--- Information supplied ---

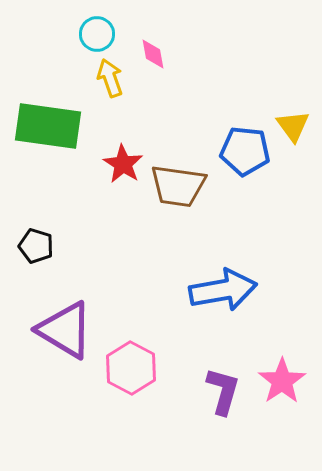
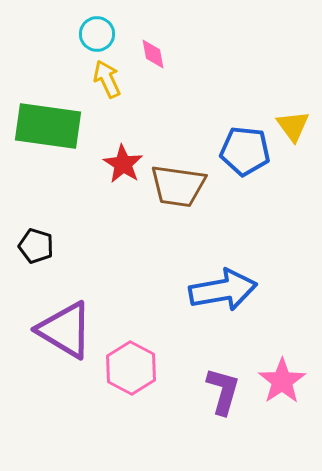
yellow arrow: moved 3 px left, 1 px down; rotated 6 degrees counterclockwise
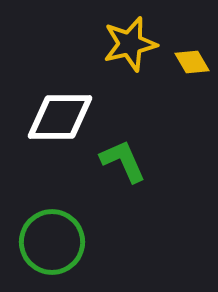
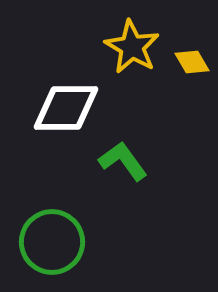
yellow star: moved 2 px right, 3 px down; rotated 28 degrees counterclockwise
white diamond: moved 6 px right, 9 px up
green L-shape: rotated 12 degrees counterclockwise
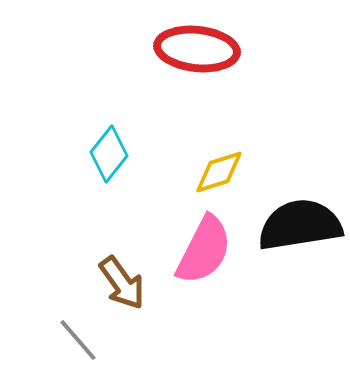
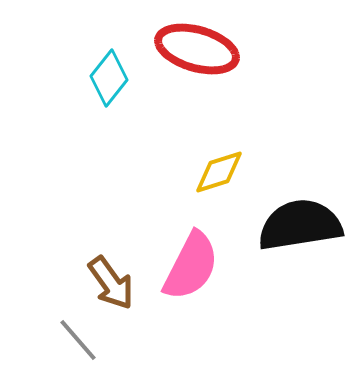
red ellipse: rotated 10 degrees clockwise
cyan diamond: moved 76 px up
pink semicircle: moved 13 px left, 16 px down
brown arrow: moved 11 px left
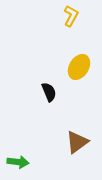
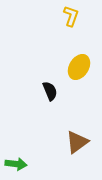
yellow L-shape: rotated 10 degrees counterclockwise
black semicircle: moved 1 px right, 1 px up
green arrow: moved 2 px left, 2 px down
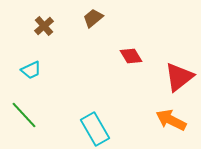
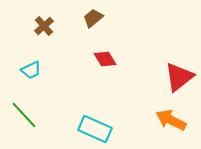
red diamond: moved 26 px left, 3 px down
cyan rectangle: rotated 36 degrees counterclockwise
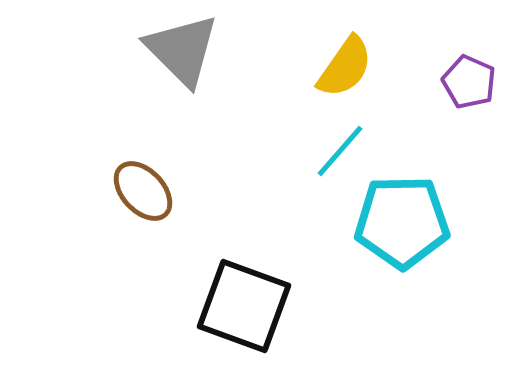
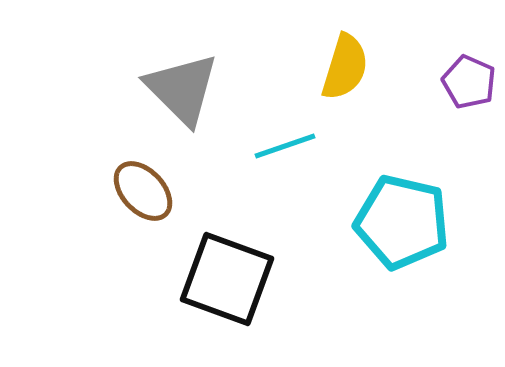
gray triangle: moved 39 px down
yellow semicircle: rotated 18 degrees counterclockwise
cyan line: moved 55 px left, 5 px up; rotated 30 degrees clockwise
cyan pentagon: rotated 14 degrees clockwise
black square: moved 17 px left, 27 px up
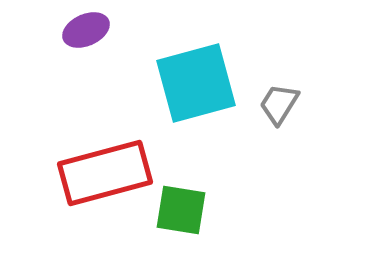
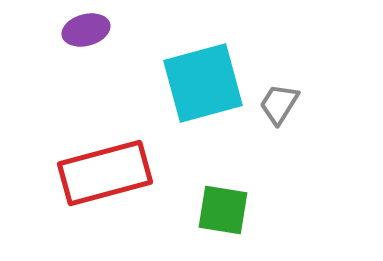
purple ellipse: rotated 9 degrees clockwise
cyan square: moved 7 px right
green square: moved 42 px right
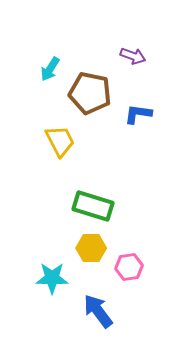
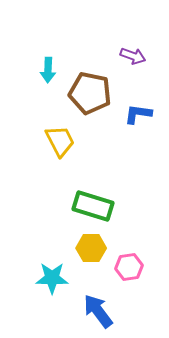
cyan arrow: moved 2 px left, 1 px down; rotated 30 degrees counterclockwise
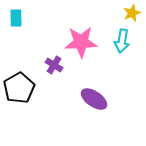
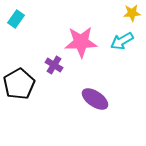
yellow star: rotated 18 degrees clockwise
cyan rectangle: moved 1 px down; rotated 36 degrees clockwise
cyan arrow: rotated 50 degrees clockwise
black pentagon: moved 4 px up
purple ellipse: moved 1 px right
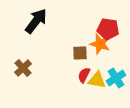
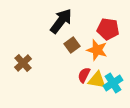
black arrow: moved 25 px right
orange star: moved 3 px left, 6 px down
brown square: moved 8 px left, 8 px up; rotated 35 degrees counterclockwise
brown cross: moved 5 px up
cyan cross: moved 3 px left, 5 px down
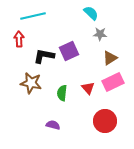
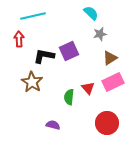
gray star: rotated 16 degrees counterclockwise
brown star: moved 1 px right, 1 px up; rotated 20 degrees clockwise
green semicircle: moved 7 px right, 4 px down
red circle: moved 2 px right, 2 px down
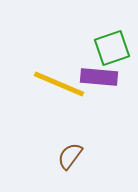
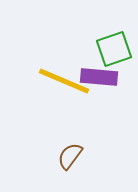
green square: moved 2 px right, 1 px down
yellow line: moved 5 px right, 3 px up
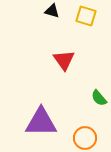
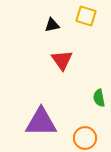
black triangle: moved 14 px down; rotated 28 degrees counterclockwise
red triangle: moved 2 px left
green semicircle: rotated 30 degrees clockwise
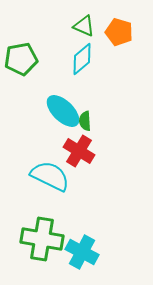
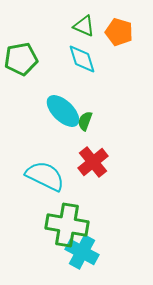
cyan diamond: rotated 68 degrees counterclockwise
green semicircle: rotated 24 degrees clockwise
red cross: moved 14 px right, 11 px down; rotated 20 degrees clockwise
cyan semicircle: moved 5 px left
green cross: moved 25 px right, 14 px up
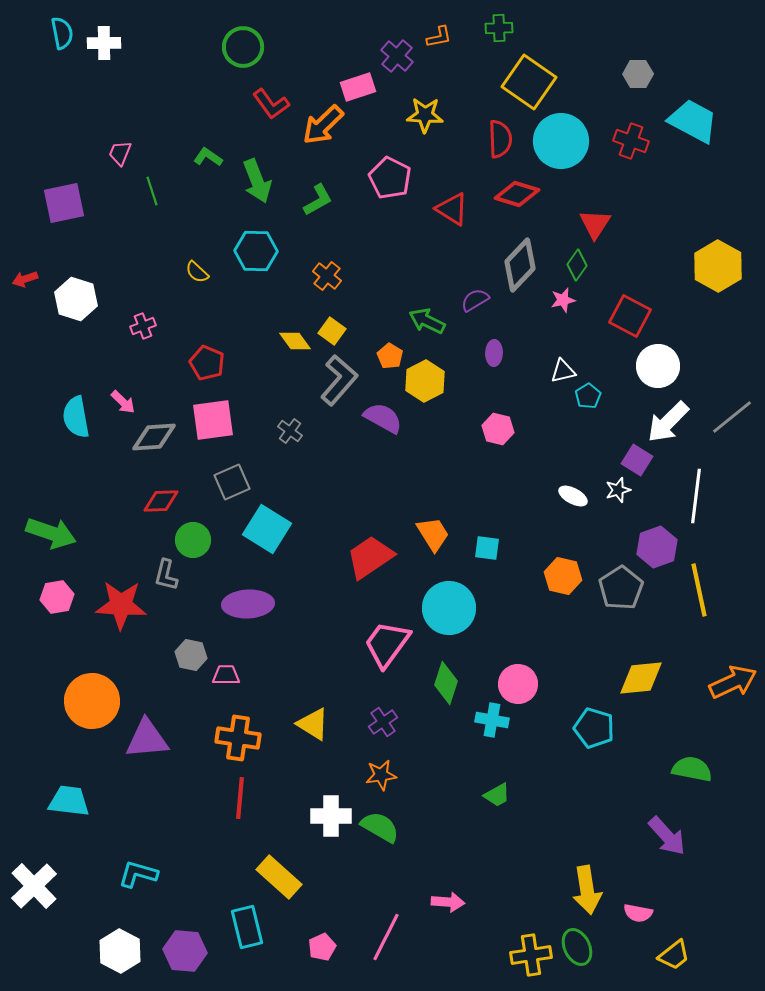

---

_Task item_:
For this exercise, copy the entries above exactly and skip any picture.

_Exercise result_:
yellow arrow: moved 3 px left, 1 px down; rotated 6 degrees counterclockwise
yellow star: moved 2 px right, 3 px down; rotated 28 degrees counterclockwise
white diamond: moved 6 px right, 9 px up
green L-shape: rotated 12 degrees counterclockwise
red ellipse: rotated 10 degrees clockwise
cyan diamond: moved 76 px up
pink semicircle: moved 13 px left, 16 px down
brown arrow: moved 11 px left
yellow L-shape: rotated 10 degrees counterclockwise
black semicircle: moved 1 px right, 1 px up
green arrow: moved 2 px left, 2 px down
red diamond: moved 26 px left, 3 px down
cyan rectangle: rotated 36 degrees counterclockwise
gray triangle: moved 39 px down
yellow semicircle: rotated 18 degrees counterclockwise
cyan line: moved 55 px left, 5 px up; rotated 30 degrees clockwise
cyan pentagon: rotated 14 degrees clockwise
black square: moved 17 px left, 27 px up
purple ellipse: rotated 9 degrees clockwise
cyan square: moved 7 px right
green square: moved 42 px right
cyan arrow: moved 2 px left, 1 px down; rotated 30 degrees counterclockwise
yellow star: rotated 18 degrees clockwise
cyan rectangle: moved 1 px down; rotated 36 degrees clockwise
cyan arrow: rotated 50 degrees clockwise
black pentagon: moved 4 px up
purple ellipse: moved 1 px right
black arrow: moved 25 px right
orange star: moved 3 px left, 6 px down
brown square: moved 8 px left, 8 px up; rotated 35 degrees counterclockwise
brown cross: moved 5 px up
cyan cross: moved 3 px left, 5 px down
gray star: rotated 16 degrees counterclockwise
brown star: moved 1 px right, 1 px up; rotated 20 degrees clockwise
green semicircle: moved 7 px right, 4 px down
red circle: moved 2 px right, 2 px down
green square: moved 2 px right, 1 px down
yellow line: moved 5 px right, 3 px up
black triangle: moved 14 px down; rotated 28 degrees counterclockwise
red triangle: moved 2 px left
green semicircle: rotated 30 degrees clockwise
cyan diamond: rotated 68 degrees counterclockwise
green semicircle: rotated 24 degrees clockwise
red cross: moved 14 px right, 11 px down; rotated 20 degrees clockwise
cyan semicircle: moved 5 px left
green cross: moved 25 px right, 14 px up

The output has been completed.